[[ Given records open ]]
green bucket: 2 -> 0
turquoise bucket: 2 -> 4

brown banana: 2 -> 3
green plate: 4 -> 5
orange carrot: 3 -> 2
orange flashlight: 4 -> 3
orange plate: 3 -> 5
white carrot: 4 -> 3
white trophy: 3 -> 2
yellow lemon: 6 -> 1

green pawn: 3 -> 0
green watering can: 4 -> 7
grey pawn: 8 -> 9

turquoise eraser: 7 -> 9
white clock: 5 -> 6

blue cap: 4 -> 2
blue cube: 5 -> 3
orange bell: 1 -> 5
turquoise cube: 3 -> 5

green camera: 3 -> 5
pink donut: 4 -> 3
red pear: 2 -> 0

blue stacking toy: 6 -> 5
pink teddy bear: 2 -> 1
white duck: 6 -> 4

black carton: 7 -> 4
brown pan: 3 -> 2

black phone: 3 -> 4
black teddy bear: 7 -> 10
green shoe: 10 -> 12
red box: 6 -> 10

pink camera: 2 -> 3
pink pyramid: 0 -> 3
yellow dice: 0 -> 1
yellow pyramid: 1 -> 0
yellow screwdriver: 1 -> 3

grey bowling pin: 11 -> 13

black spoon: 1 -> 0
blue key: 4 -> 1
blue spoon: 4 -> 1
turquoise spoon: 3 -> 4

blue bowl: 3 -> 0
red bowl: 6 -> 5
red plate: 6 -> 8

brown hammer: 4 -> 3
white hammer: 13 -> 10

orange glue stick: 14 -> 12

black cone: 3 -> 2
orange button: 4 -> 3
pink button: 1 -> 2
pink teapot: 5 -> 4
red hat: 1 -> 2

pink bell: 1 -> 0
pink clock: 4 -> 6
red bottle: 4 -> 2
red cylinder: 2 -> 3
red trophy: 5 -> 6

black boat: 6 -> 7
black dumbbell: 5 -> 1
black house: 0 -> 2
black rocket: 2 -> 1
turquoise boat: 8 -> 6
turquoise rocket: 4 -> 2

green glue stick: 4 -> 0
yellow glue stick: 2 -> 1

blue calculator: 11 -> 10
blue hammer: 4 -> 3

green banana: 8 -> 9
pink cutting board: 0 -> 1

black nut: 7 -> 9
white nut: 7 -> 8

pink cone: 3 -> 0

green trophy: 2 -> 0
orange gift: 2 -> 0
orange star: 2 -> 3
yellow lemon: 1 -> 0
[[ Given records closed ]]
**What you will do**
What is the number of lines in the records that include "trophy"? Answer with that number alone.

**Reply to the exercise**
3